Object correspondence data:
◆ ◆ ◆ ◆ ◆

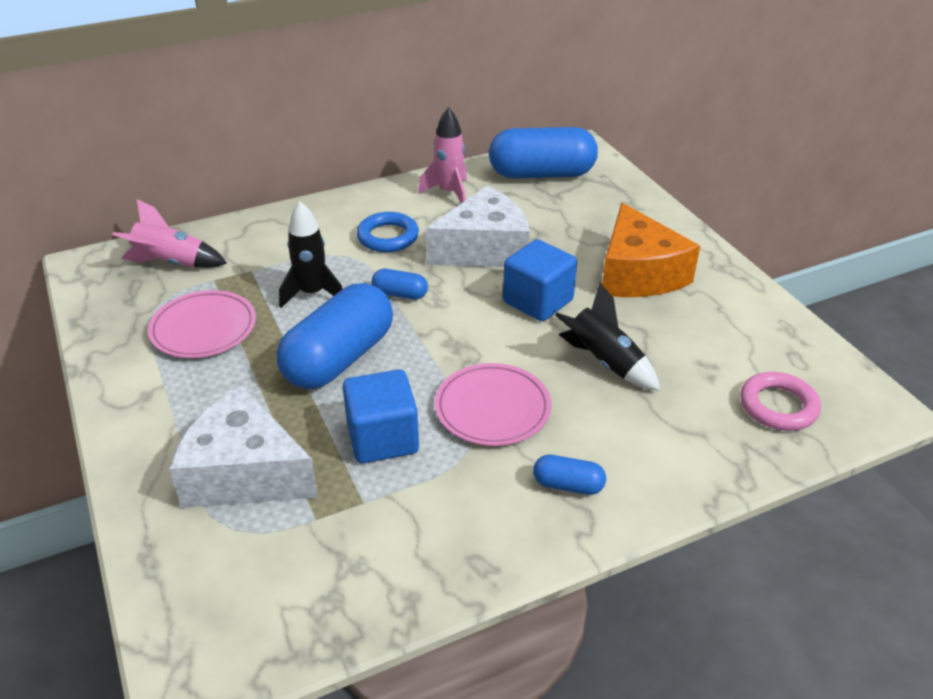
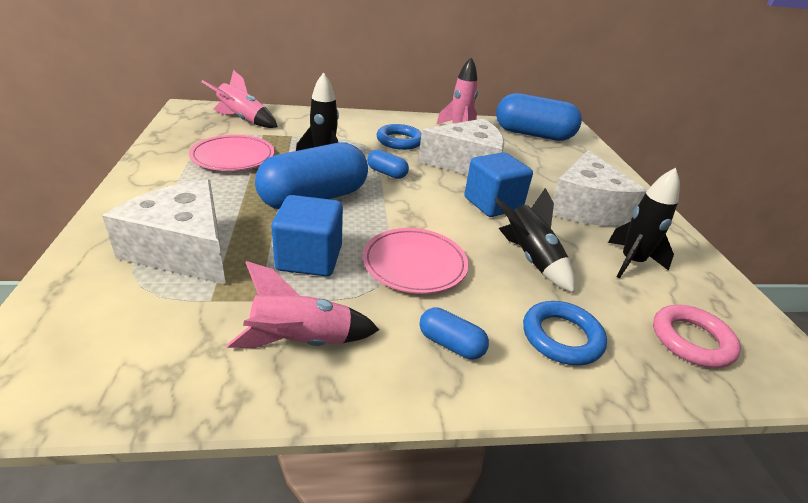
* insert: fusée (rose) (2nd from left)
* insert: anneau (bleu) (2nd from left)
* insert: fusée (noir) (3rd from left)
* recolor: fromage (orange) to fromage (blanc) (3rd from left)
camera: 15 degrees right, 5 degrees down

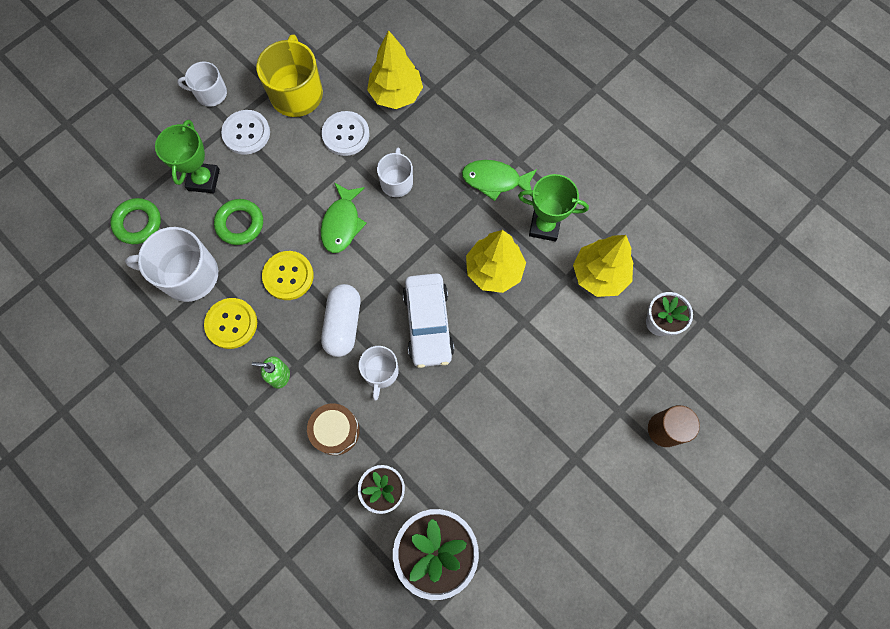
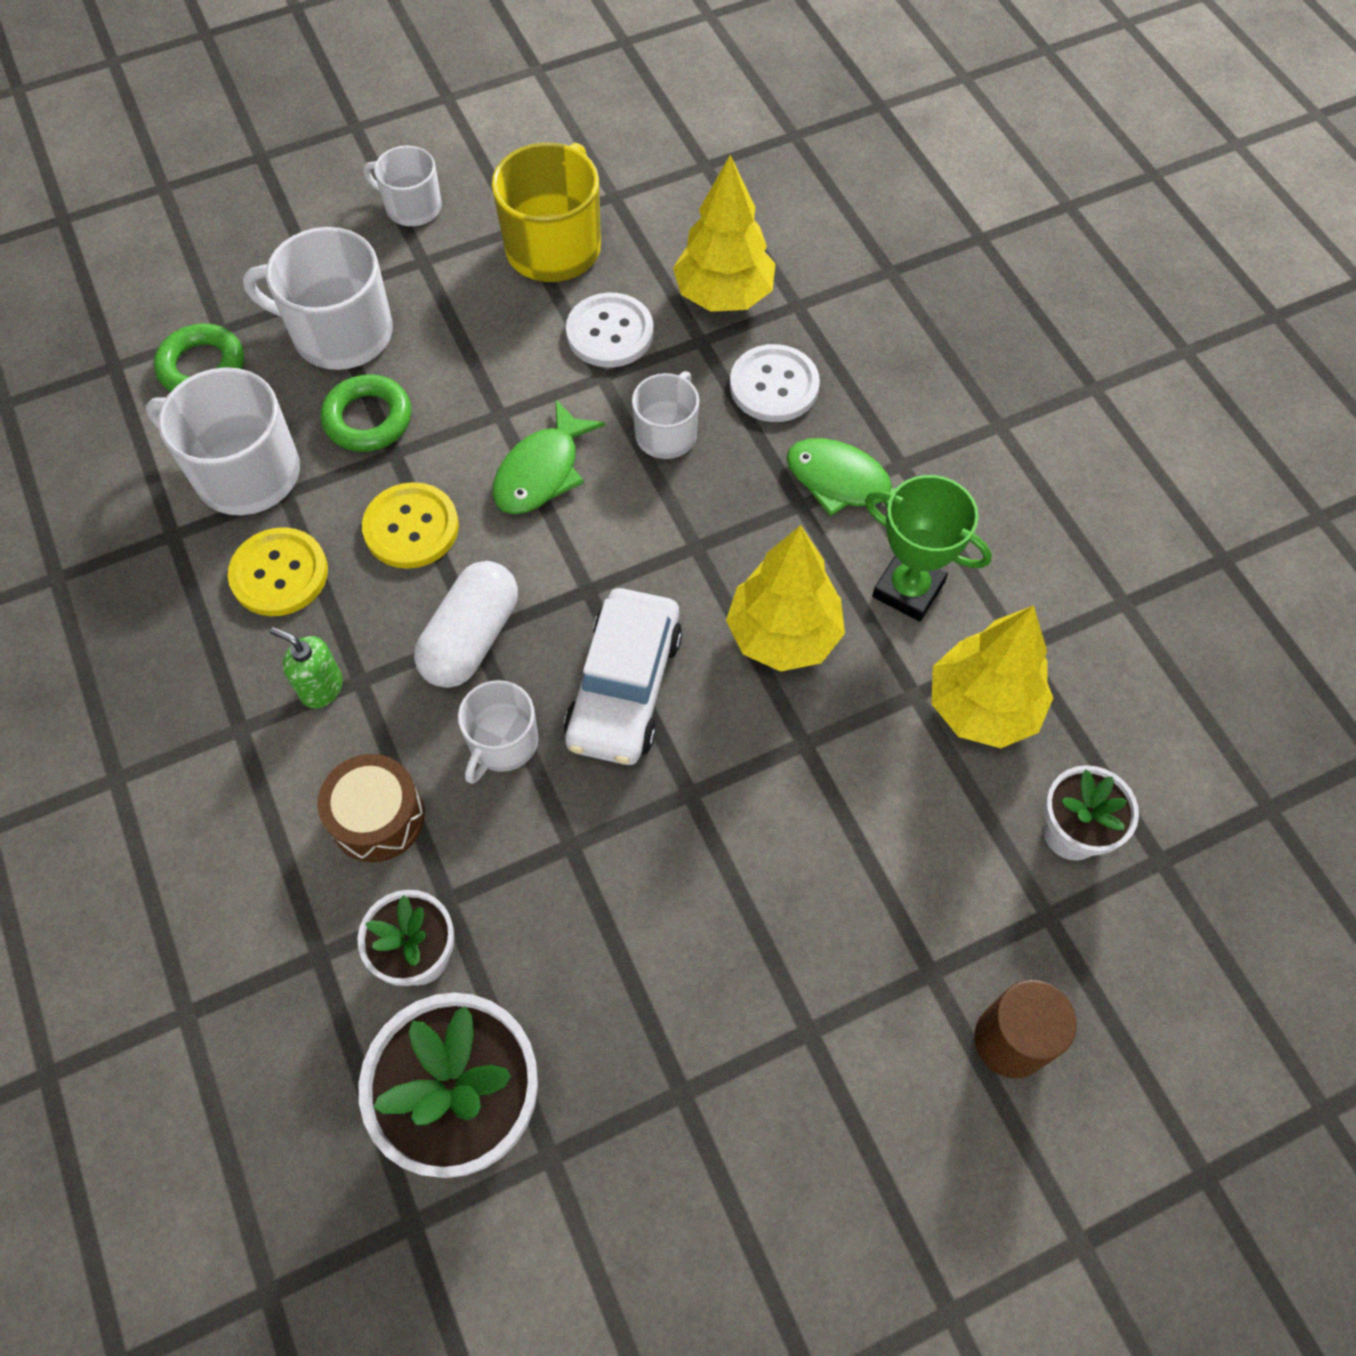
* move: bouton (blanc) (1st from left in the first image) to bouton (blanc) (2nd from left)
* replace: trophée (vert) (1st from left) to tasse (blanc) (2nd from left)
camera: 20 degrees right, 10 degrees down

◆ ◆ ◆ ◆ ◆

WHAT TO WORK ON: Search the entries above for lines containing the word "fusée", and copy each one.

SOLVED EXERCISE:
* insert: fusée (rose) (2nd from left)
* insert: fusée (noir) (3rd from left)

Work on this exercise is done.